** WORK TO BE COMPLETED **
Search the listing below, and show each line that includes the word "purple".

** INPUT DATA **
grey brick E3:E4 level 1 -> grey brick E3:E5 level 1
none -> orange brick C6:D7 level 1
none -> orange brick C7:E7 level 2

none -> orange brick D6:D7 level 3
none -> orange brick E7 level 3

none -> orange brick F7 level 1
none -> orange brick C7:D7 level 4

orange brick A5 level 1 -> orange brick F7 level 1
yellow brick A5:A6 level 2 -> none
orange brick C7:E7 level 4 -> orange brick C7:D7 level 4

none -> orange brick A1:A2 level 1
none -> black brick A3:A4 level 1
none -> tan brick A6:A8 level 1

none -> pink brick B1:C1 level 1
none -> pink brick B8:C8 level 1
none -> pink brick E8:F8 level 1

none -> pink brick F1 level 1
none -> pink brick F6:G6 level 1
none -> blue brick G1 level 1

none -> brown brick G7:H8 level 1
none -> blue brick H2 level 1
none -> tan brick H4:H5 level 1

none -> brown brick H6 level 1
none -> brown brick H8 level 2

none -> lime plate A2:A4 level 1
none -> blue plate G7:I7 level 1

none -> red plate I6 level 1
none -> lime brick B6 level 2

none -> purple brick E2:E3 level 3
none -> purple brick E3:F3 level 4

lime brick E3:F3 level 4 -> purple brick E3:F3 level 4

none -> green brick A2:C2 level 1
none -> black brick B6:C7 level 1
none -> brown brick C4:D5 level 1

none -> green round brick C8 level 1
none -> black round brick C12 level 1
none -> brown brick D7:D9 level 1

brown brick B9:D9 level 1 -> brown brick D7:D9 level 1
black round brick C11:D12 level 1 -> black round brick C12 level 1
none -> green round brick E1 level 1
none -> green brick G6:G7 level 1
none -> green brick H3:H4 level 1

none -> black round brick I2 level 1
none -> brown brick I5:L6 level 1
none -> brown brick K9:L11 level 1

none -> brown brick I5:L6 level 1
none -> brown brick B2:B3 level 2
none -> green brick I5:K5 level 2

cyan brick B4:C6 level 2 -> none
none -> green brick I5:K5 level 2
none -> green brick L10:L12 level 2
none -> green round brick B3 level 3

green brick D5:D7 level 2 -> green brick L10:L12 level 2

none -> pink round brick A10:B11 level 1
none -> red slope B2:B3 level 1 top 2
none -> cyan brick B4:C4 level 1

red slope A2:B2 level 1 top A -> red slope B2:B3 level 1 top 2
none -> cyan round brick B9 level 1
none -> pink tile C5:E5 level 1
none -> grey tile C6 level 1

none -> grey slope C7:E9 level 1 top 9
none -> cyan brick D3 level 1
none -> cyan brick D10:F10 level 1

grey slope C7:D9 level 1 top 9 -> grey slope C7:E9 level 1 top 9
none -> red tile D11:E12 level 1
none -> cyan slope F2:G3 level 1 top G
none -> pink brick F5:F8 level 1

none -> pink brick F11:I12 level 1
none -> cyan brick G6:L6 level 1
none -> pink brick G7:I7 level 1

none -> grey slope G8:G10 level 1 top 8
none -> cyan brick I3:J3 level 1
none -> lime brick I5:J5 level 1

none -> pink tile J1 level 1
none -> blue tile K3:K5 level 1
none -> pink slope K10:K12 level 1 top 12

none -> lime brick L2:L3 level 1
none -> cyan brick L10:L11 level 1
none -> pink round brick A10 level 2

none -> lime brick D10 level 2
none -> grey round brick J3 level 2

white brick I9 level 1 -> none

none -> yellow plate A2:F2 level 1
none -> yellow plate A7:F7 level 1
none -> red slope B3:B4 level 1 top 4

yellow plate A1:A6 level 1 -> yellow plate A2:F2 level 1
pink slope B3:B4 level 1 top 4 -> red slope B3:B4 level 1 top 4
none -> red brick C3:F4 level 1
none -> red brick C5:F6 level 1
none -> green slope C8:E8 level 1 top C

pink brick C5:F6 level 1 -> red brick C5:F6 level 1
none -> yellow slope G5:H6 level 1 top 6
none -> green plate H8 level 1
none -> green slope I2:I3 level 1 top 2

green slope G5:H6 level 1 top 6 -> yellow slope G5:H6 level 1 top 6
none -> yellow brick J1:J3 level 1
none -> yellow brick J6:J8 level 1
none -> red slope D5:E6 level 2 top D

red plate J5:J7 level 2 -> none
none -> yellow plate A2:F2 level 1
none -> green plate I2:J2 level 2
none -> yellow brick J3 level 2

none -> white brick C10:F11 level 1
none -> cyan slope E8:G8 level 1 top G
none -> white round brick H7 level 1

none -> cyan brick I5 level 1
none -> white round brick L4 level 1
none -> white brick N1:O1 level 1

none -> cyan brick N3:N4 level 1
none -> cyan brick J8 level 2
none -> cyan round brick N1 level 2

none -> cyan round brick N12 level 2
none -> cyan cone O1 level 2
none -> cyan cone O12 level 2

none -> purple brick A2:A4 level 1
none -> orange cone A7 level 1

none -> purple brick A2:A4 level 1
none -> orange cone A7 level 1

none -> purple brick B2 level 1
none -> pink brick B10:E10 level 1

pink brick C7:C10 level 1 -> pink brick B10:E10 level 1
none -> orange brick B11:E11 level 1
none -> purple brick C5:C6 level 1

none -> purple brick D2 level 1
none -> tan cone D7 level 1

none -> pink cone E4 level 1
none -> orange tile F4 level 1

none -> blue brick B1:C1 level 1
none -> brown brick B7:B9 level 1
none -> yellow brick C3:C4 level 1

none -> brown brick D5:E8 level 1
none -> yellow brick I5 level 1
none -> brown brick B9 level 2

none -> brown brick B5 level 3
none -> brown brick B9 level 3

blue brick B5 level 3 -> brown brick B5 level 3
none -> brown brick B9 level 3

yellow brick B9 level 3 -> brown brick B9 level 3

** THE COMPLETED TASK **
none -> purple brick E2:E3 level 3
none -> purple brick E3:F3 level 4
lime brick E3:F3 level 4 -> purple brick E3:F3 level 4
none -> purple brick A2:A4 level 1
none -> purple brick A2:A4 level 1
none -> purple brick B2 level 1
none -> purple brick C5:C6 level 1
none -> purple brick D2 level 1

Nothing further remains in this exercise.